Task details: The copy should begin at the line containing "Tours: [116,256,146,281] ->" and end with the last line below, every line exact and no picture included.

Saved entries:
- - -

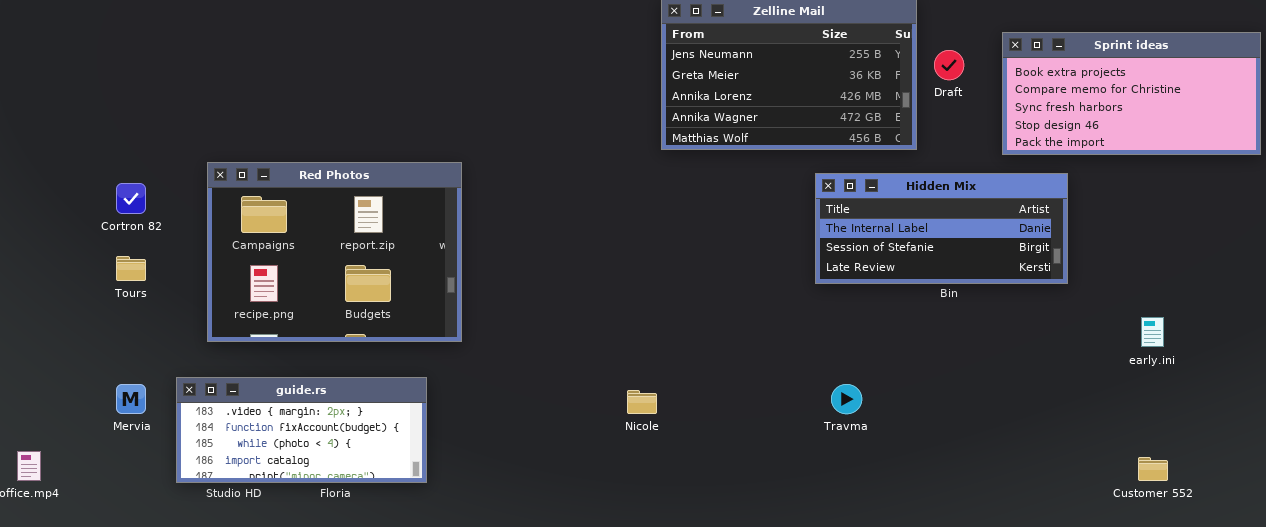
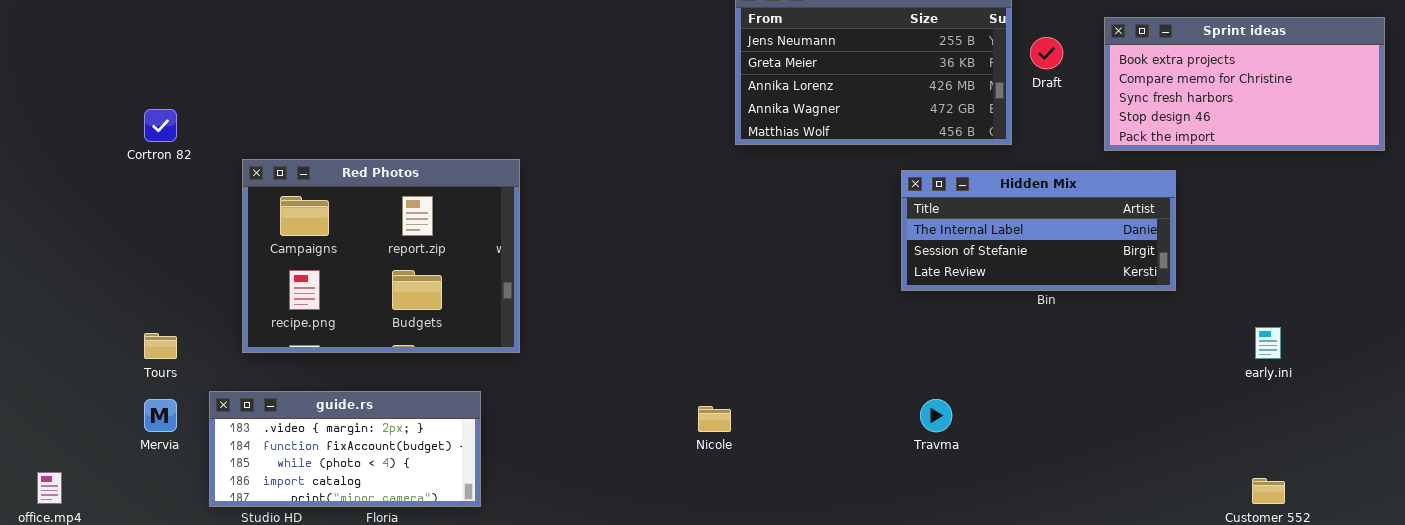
Cortron 82: [116,183,146,214] -> [144,109,177,142], moved
Tours: [116,256,146,281] -> [144,333,177,359], moved

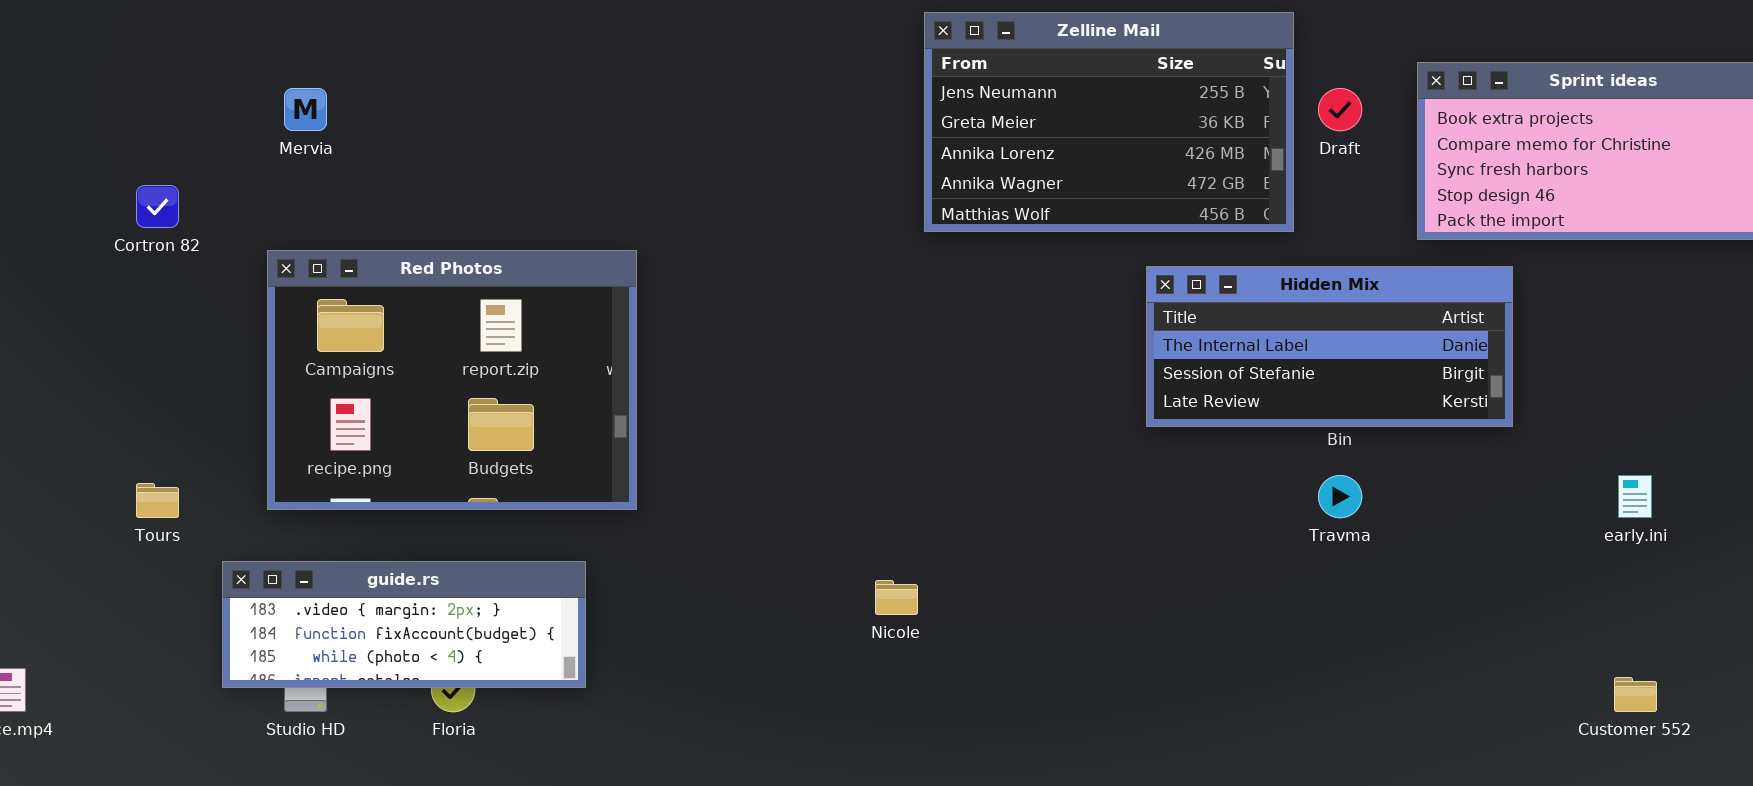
guide.rs: [209,391,481,507] -> [222,561,586,688], resized
Mervia: [144,399,177,432] -> [284,88,327,131], moved
Travma: [920,399,952,432] -> [1318,475,1362,518], moved

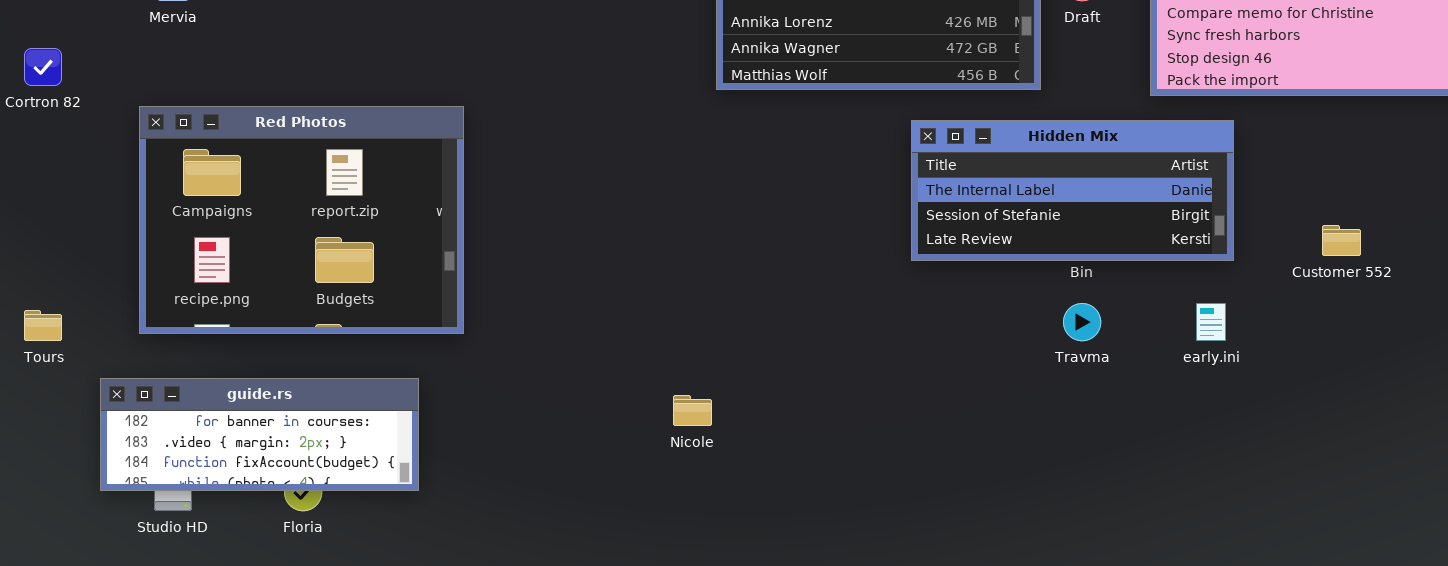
early.ini: [1618,475,1652,518] -> [1196,303,1226,341], moved
guide.rs: [222,561,586,688] -> [100,378,419,491], scrolled up 1 row
Customer 552: [1614,677,1657,712] -> [1322,225,1361,256], moved

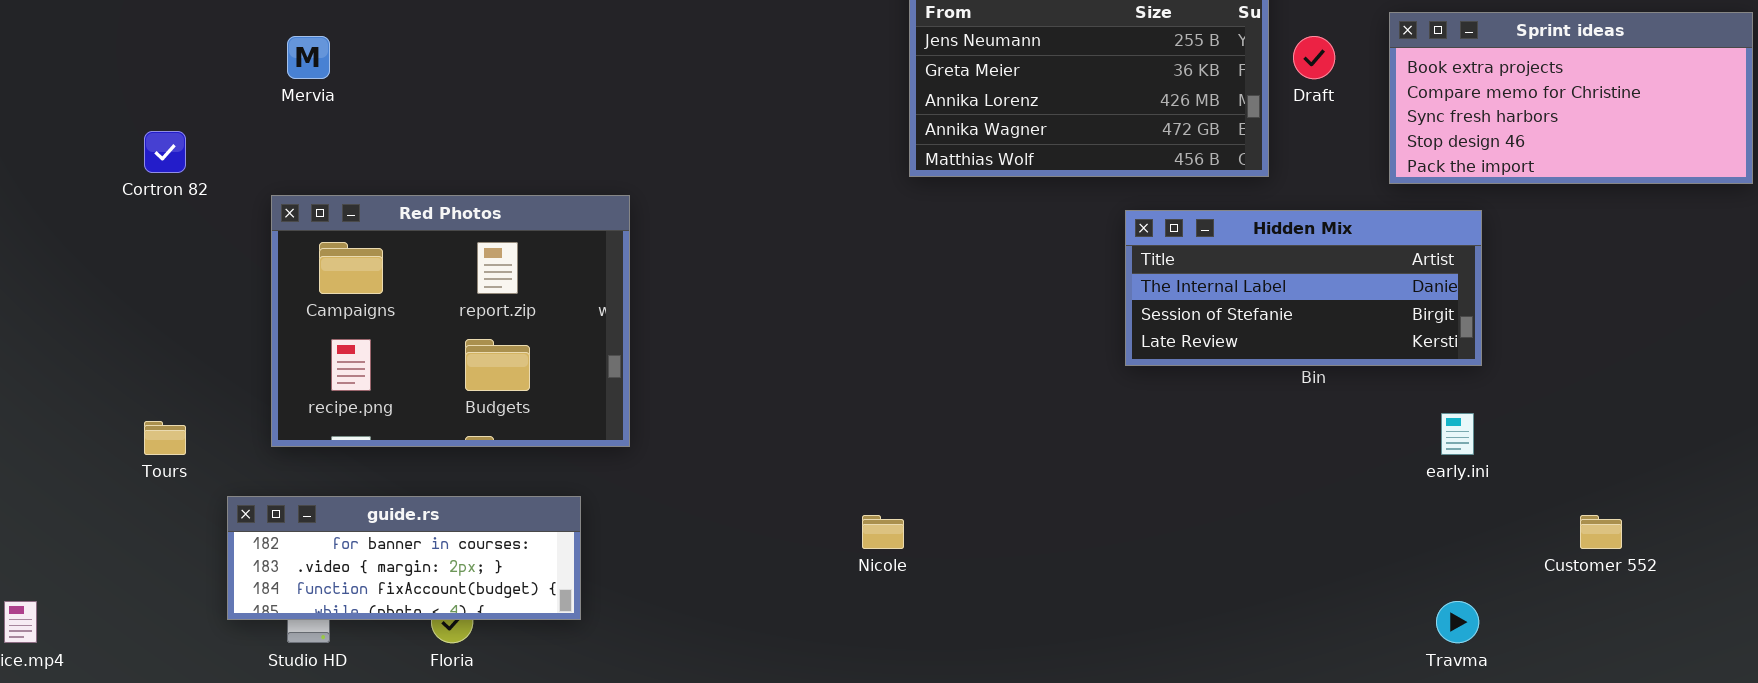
Customer 552: [1322,225,1361,256] -> [1580,515,1622,549], moved
Travma: [1063,303,1101,341] -> [1436,601,1479,643], moved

- - -

Finished task:
Tours: [116,256,146,281] -> [144,333,177,359], moved

guide.rs: [209,391,481,507] -> [222,561,586,688], resized
Mervia: [144,399,177,432] -> [284,88,327,131], moved
Travma: [920,399,952,432] -> [1318,475,1362,518], moved

early.ini: [1618,475,1652,518] -> [1196,303,1226,341], moved
guide.rs: [222,561,586,688] -> [100,378,419,491], scrolled up 1 row
Customer 552: [1614,677,1657,712] -> [1322,225,1361,256], moved

Customer 552: [1322,225,1361,256] -> [1580,515,1622,549], moved
Travma: [1063,303,1101,341] -> [1436,601,1479,643], moved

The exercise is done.